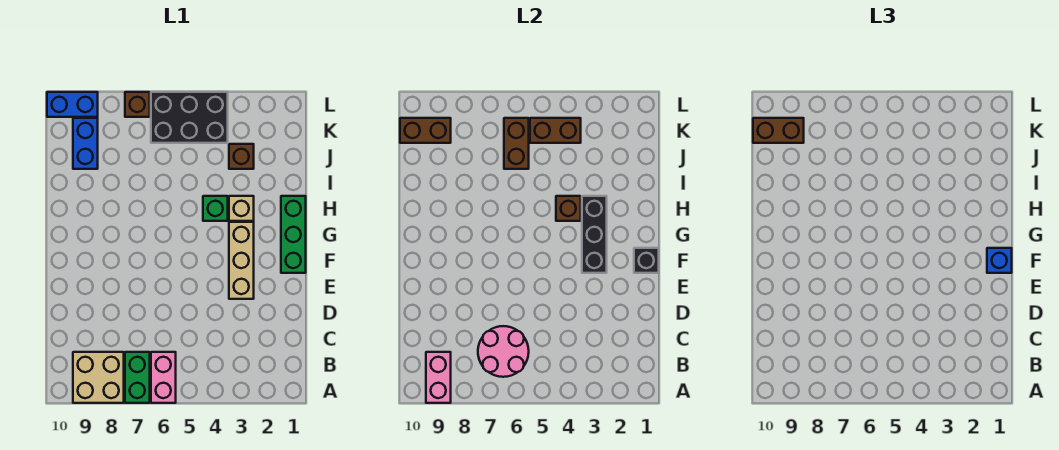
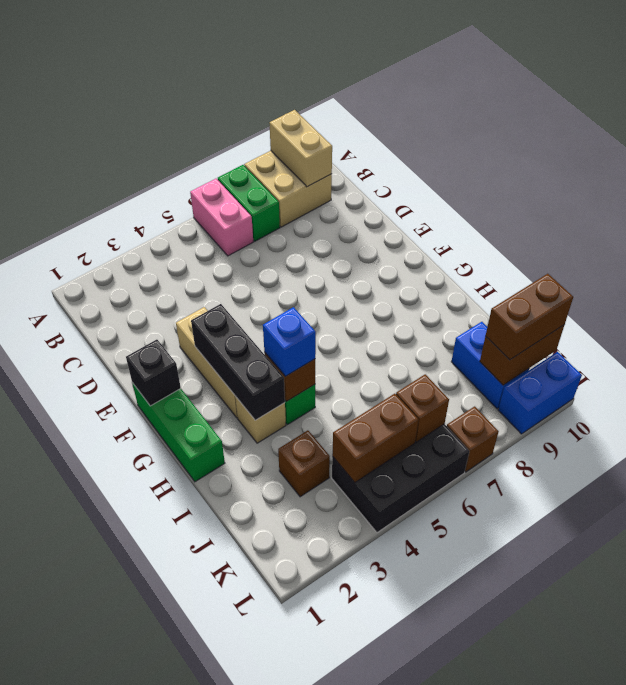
pink brick A9:B9 level 2 -> tan brick A9:B9 level 2
pink round brick B6:C7 level 2 -> none
blue brick F1 level 3 -> blue brick H4 level 3
brown brick J6:K6 level 2 -> brown brick K6 level 2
◇ ◇ ◇ ◇ ◇
*What is required*: The copy must reproduce the listing above verbatim and contain no pictures.

*Completed task*:
pink brick A9:B9 level 2 -> tan brick A9:B9 level 2
pink round brick B6:C7 level 2 -> none
blue brick F1 level 3 -> blue brick H4 level 3
brown brick J6:K6 level 2 -> brown brick K6 level 2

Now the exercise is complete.